● Provided data
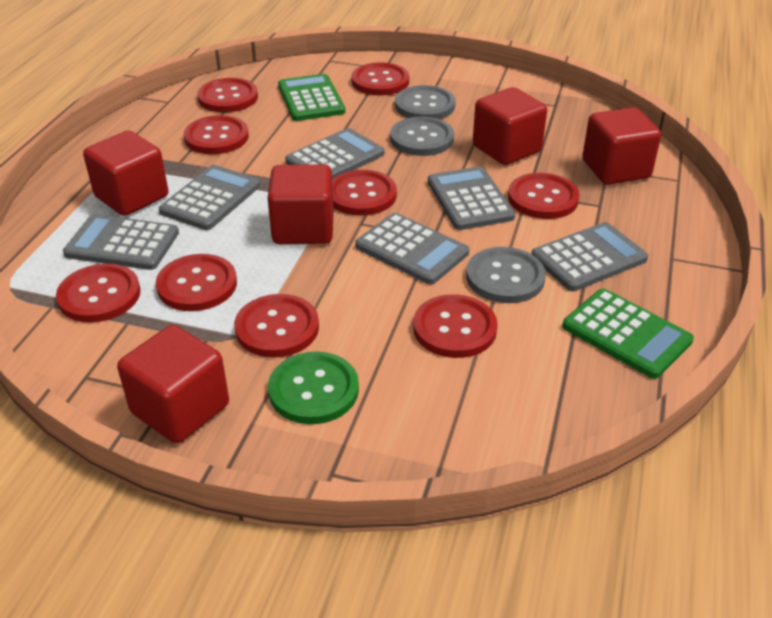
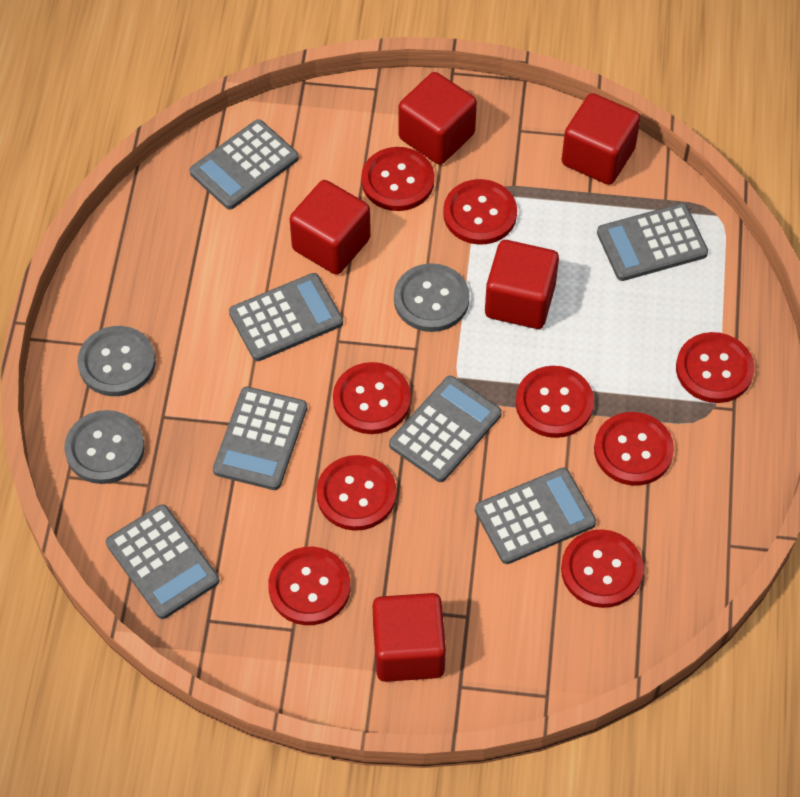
green button: 1 -> 0
green calculator: 2 -> 0
grey calculator: 6 -> 7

● Exercise aim
The data above must be reproduced exactly, without any of its pictures.

● Solution to this problem
green button: 1 -> 0
green calculator: 2 -> 0
grey calculator: 6 -> 7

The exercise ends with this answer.